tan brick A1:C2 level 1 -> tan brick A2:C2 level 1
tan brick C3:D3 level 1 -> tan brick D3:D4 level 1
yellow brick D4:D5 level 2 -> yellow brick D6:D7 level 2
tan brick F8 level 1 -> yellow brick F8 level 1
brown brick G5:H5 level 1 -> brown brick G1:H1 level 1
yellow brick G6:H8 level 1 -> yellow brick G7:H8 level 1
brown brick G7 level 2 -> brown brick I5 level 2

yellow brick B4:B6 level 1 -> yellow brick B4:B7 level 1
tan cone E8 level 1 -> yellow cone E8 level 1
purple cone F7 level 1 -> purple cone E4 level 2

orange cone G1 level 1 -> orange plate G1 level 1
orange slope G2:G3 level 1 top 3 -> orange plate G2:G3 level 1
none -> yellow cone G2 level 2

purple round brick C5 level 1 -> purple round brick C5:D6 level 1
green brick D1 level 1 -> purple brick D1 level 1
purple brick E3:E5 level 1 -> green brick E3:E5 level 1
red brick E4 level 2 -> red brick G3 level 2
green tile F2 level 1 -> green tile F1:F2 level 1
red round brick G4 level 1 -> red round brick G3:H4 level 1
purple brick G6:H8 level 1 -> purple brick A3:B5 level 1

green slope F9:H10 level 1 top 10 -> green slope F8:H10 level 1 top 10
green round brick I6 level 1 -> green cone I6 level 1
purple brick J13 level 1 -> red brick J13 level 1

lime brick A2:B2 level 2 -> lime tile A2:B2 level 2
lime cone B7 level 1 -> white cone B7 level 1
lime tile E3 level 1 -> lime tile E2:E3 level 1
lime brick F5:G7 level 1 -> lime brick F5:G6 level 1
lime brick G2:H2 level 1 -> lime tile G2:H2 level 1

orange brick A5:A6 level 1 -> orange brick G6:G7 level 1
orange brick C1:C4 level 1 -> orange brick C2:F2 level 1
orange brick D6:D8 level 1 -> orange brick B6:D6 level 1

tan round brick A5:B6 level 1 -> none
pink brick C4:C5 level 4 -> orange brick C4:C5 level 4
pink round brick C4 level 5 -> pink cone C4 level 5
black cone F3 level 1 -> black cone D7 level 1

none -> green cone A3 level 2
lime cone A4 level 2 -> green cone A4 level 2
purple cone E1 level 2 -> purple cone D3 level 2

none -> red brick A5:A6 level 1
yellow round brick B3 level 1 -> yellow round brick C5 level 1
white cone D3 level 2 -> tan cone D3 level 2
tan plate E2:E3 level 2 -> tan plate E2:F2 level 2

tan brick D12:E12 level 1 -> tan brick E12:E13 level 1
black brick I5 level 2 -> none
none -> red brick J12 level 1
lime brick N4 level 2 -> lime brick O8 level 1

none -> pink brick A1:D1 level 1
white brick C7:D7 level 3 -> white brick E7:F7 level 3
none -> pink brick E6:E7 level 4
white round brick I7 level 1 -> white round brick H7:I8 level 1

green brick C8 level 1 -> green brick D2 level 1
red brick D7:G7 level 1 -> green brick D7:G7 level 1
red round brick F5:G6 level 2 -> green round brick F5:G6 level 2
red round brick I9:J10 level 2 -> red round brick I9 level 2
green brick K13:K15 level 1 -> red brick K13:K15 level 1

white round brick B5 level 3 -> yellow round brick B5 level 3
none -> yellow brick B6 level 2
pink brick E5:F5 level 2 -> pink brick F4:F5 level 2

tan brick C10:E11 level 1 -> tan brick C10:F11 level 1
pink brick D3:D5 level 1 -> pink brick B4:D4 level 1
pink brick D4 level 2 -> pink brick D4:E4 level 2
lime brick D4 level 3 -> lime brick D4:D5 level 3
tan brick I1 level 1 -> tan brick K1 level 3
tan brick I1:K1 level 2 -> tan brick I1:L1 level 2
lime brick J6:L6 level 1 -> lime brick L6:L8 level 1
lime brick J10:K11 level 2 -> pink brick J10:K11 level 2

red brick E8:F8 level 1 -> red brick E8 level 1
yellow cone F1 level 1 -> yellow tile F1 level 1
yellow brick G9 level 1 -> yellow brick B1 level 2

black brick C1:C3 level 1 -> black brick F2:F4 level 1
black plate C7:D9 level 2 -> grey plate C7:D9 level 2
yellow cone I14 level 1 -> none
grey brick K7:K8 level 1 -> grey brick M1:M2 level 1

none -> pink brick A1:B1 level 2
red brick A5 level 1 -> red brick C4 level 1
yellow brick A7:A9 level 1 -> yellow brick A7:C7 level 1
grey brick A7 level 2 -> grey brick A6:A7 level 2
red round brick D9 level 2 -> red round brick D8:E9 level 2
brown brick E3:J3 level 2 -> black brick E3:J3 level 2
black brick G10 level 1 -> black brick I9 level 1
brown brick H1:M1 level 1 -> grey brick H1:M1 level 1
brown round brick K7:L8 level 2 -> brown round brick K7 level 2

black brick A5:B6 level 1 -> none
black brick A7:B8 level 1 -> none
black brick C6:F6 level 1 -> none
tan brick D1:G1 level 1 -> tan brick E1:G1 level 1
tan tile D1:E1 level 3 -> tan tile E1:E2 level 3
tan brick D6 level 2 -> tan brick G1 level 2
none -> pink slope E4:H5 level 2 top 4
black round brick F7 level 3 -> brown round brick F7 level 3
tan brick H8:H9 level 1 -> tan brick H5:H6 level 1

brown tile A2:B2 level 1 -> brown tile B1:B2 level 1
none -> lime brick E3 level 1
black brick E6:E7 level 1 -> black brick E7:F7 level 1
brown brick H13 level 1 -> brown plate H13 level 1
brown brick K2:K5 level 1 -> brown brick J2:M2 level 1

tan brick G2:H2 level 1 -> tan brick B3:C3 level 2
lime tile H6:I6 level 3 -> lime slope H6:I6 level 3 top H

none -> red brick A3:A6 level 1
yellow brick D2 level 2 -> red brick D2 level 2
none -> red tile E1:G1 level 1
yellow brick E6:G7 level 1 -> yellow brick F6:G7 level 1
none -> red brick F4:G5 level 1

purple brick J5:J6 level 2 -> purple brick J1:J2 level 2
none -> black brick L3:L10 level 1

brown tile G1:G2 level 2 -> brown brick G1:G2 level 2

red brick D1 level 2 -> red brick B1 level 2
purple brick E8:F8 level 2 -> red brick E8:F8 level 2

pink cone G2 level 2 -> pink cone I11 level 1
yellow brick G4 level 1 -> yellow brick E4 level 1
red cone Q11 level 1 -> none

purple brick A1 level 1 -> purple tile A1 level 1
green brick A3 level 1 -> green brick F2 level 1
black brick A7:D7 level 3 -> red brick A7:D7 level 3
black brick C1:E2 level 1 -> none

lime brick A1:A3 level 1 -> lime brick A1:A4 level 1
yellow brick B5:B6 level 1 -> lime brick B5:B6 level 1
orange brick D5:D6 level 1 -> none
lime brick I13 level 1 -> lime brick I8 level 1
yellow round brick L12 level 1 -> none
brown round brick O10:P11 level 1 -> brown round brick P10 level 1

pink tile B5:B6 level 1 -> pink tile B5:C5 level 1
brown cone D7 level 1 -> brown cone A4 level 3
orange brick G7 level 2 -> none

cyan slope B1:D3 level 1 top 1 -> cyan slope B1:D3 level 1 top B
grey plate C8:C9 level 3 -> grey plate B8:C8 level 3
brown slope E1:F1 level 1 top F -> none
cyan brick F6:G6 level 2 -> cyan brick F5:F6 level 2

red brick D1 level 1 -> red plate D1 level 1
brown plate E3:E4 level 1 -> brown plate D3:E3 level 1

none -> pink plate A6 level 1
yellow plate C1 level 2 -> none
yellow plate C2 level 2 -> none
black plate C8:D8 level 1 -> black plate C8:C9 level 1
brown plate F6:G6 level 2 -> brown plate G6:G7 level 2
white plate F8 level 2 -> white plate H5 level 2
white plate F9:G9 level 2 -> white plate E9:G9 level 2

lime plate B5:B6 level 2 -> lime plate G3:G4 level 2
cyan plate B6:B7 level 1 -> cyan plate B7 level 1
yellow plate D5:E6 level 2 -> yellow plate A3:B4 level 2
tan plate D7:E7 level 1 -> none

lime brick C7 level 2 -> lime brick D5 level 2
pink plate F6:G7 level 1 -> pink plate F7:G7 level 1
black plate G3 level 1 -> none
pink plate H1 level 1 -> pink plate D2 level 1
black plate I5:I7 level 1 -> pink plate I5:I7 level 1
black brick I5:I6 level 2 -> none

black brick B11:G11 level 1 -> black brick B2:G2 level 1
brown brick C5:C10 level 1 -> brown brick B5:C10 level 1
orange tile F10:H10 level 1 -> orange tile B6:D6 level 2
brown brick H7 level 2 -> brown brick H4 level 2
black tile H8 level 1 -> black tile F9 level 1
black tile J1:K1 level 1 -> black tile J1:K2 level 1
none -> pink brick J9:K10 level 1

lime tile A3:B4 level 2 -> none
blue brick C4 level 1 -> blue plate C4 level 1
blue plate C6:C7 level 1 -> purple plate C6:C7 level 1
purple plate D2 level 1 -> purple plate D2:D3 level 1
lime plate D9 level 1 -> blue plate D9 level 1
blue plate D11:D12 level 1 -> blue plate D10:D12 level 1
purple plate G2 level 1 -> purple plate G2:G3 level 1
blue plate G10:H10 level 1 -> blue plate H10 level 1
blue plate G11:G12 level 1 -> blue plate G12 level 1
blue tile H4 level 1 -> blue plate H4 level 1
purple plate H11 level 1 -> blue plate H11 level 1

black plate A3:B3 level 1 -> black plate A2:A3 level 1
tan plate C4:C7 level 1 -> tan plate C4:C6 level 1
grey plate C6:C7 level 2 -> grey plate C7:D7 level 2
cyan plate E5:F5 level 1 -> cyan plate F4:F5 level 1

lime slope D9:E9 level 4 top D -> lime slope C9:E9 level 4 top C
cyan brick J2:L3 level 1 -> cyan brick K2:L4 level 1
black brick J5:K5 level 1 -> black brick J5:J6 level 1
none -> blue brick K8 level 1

.....

TASK OBJECTIVE: Start at the first line of the material and transcribe each line exactly, stopping once the line containing "yellow round brick B3" has been written.

RESPONSE TO THE TASK:
tan brick A1:C2 level 1 -> tan brick A2:C2 level 1
tan brick C3:D3 level 1 -> tan brick D3:D4 level 1
yellow brick D4:D5 level 2 -> yellow brick D6:D7 level 2
tan brick F8 level 1 -> yellow brick F8 level 1
brown brick G5:H5 level 1 -> brown brick G1:H1 level 1
yellow brick G6:H8 level 1 -> yellow brick G7:H8 level 1
brown brick G7 level 2 -> brown brick I5 level 2

yellow brick B4:B6 level 1 -> yellow brick B4:B7 level 1
tan cone E8 level 1 -> yellow cone E8 level 1
purple cone F7 level 1 -> purple cone E4 level 2

orange cone G1 level 1 -> orange plate G1 level 1
orange slope G2:G3 level 1 top 3 -> orange plate G2:G3 level 1
none -> yellow cone G2 level 2

purple round brick C5 level 1 -> purple round brick C5:D6 level 1
green brick D1 level 1 -> purple brick D1 level 1
purple brick E3:E5 level 1 -> green brick E3:E5 level 1
red brick E4 level 2 -> red brick G3 level 2
green tile F2 level 1 -> green tile F1:F2 level 1
red round brick G4 level 1 -> red round brick G3:H4 level 1
purple brick G6:H8 level 1 -> purple brick A3:B5 level 1

green slope F9:H10 level 1 top 10 -> green slope F8:H10 level 1 top 10
green round brick I6 level 1 -> green cone I6 level 1
purple brick J13 level 1 -> red brick J13 level 1

lime brick A2:B2 level 2 -> lime tile A2:B2 level 2
lime cone B7 level 1 -> white cone B7 level 1
lime tile E3 level 1 -> lime tile E2:E3 level 1
lime brick F5:G7 level 1 -> lime brick F5:G6 level 1
lime brick G2:H2 level 1 -> lime tile G2:H2 level 1

orange brick A5:A6 level 1 -> orange brick G6:G7 level 1
orange brick C1:C4 level 1 -> orange brick C2:F2 level 1
orange brick D6:D8 level 1 -> orange brick B6:D6 level 1

tan round brick A5:B6 level 1 -> none
pink brick C4:C5 level 4 -> orange brick C4:C5 level 4
pink round brick C4 level 5 -> pink cone C4 level 5
black cone F3 level 1 -> black cone D7 level 1

none -> green cone A3 level 2
lime cone A4 level 2 -> green cone A4 level 2
purple cone E1 level 2 -> purple cone D3 level 2

none -> red brick A5:A6 level 1
yellow round brick B3 level 1 -> yellow round brick C5 level 1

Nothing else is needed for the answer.